● TASK DETAILS:
Return the lines below that contain the word "turquoise".

-- DATA SHOWN follows --

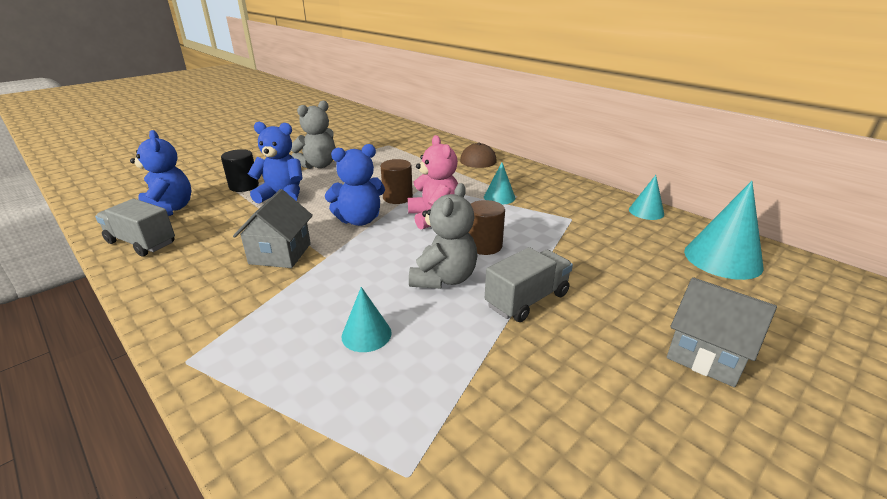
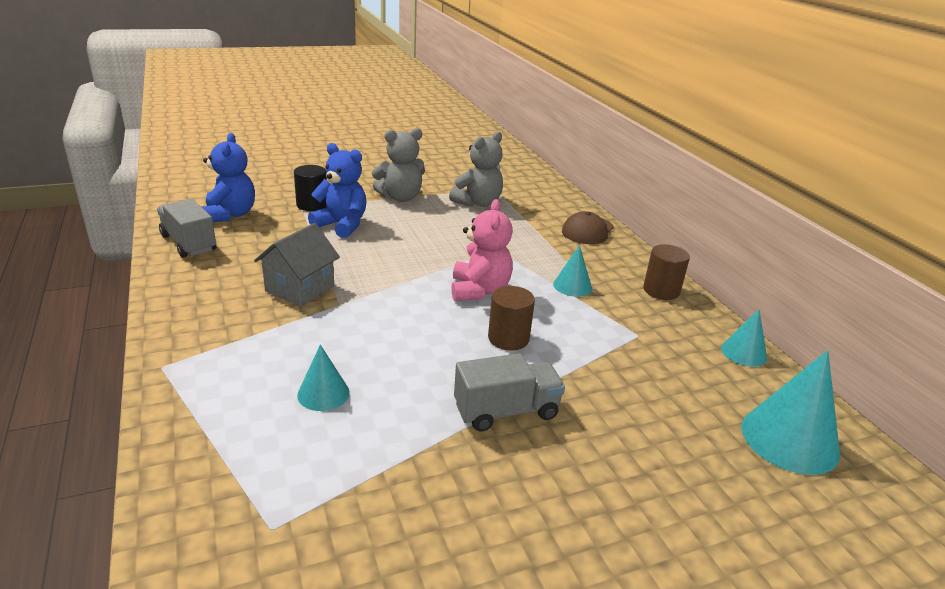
camera: 20 degrees right, 0 degrees up
(359, 220) = (399, 273): blue teddy bear -> none
(397, 198) = (457, 257): brown cylinder -> brown cylinder (661, 291)
(444, 278) = (437, 361): grey teddy bear -> grey teddy bear (478, 203)
(707, 355) = (657, 535): grey house -> none

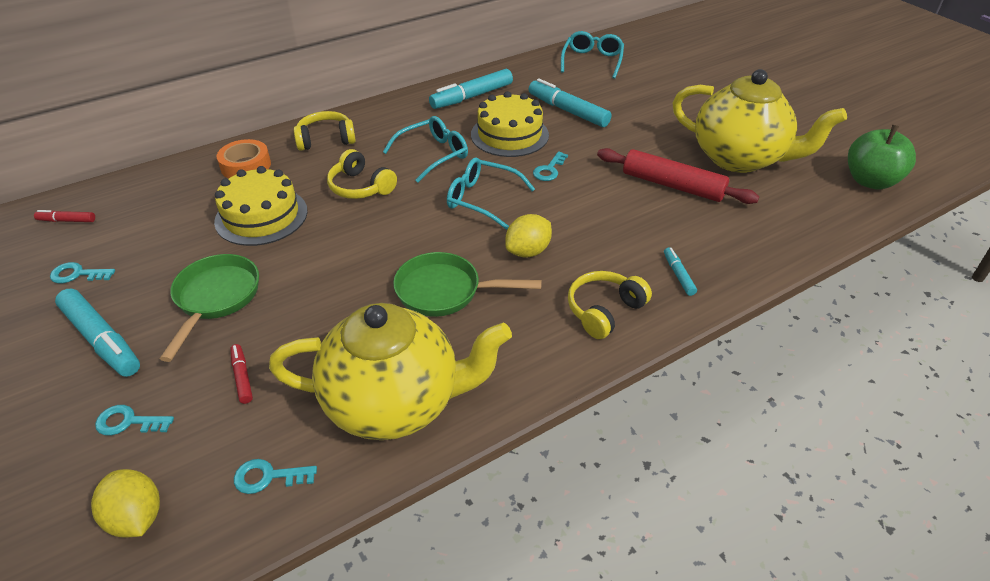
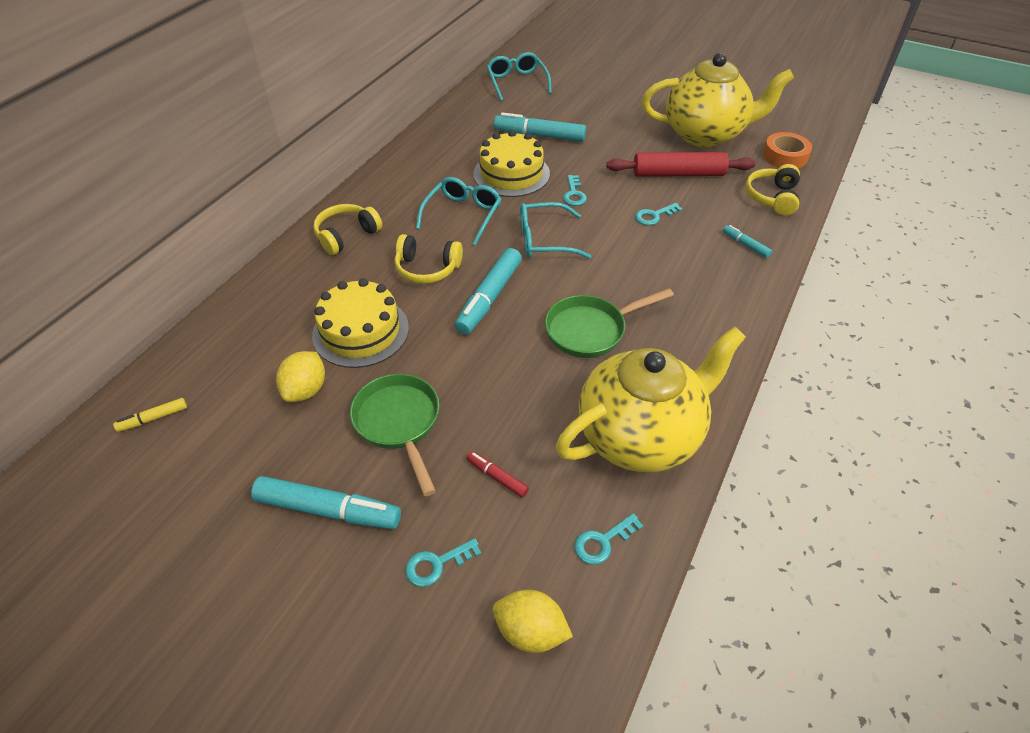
camera: 30 degrees left, 5 degrees up
(67, 221) = (153, 418): red marker -> yellow marker
(77, 274) = (229, 464): turquoise key -> turquoise key (654, 216)
(246, 166) = (291, 290): orange tape -> orange tape (785, 156)
(472, 97) = (444, 148): turquoise marker -> turquoise marker (489, 298)
(528, 251) = (622, 270): yellow lemon -> yellow lemon (306, 390)
(604, 310) = (721, 294): yellow headphones -> yellow headphones (772, 198)
(870, 181) = (804, 123): green apple -> none

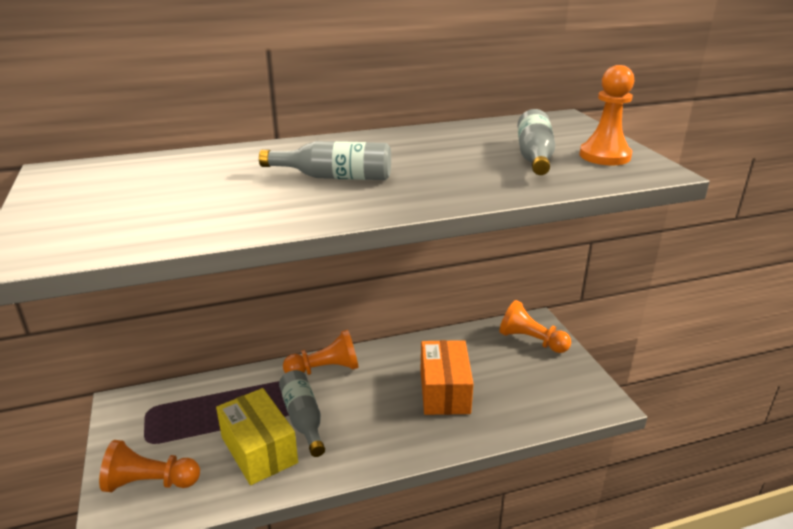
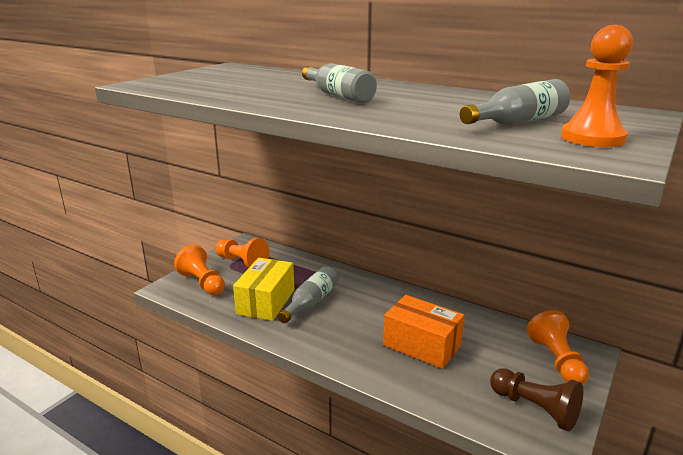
camera: 50 degrees right, 5 degrees down
(325, 369) = (366, 286): orange pawn -> orange pawn (242, 262)
(444, 391) = (422, 345): orange box -> orange box turned 75 degrees clockwise
(567, 385) = (535, 409): none -> brown pawn

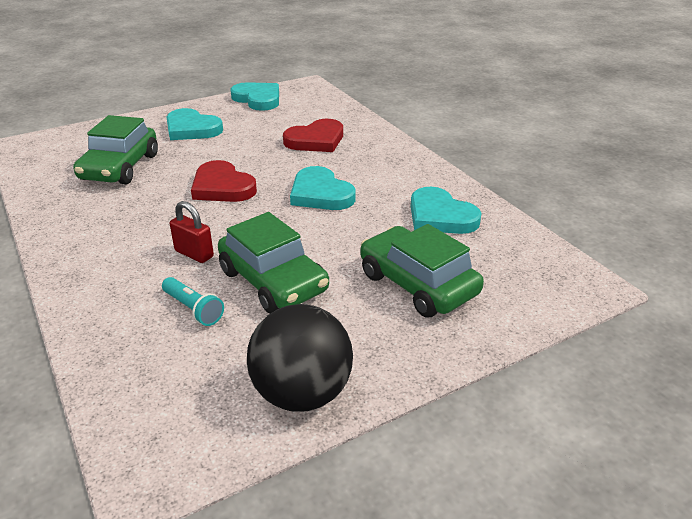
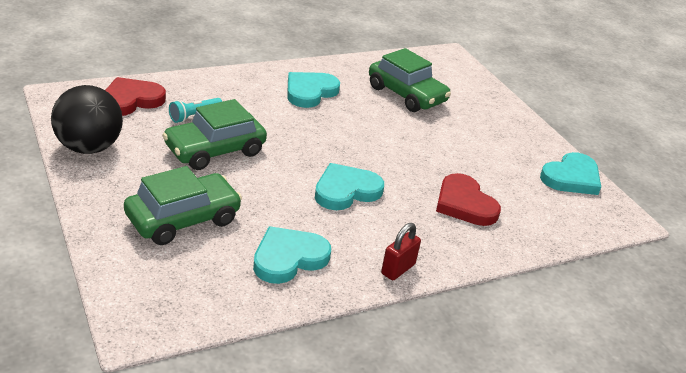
camera: 90 degrees right, 0 degrees up
(120, 167) = (406, 94): green car -> green car turned 150 degrees counterclockwise
(192, 129) = (486, 132): turquoise heart -> turquoise heart (310, 92)
(194, 254) = (263, 120): red padlock -> red padlock (398, 269)
(222, 187) = (366, 140): red heart -> red heart (131, 100)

-- DATA SHOWN concluded --

● RESULT OF THE EXERCISE:
(77, 274) = (229, 464): turquoise key -> turquoise key (654, 216)
(472, 97) = (444, 148): turquoise marker -> turquoise marker (489, 298)
(192, 129) = (486, 132): turquoise heart -> turquoise heart (310, 92)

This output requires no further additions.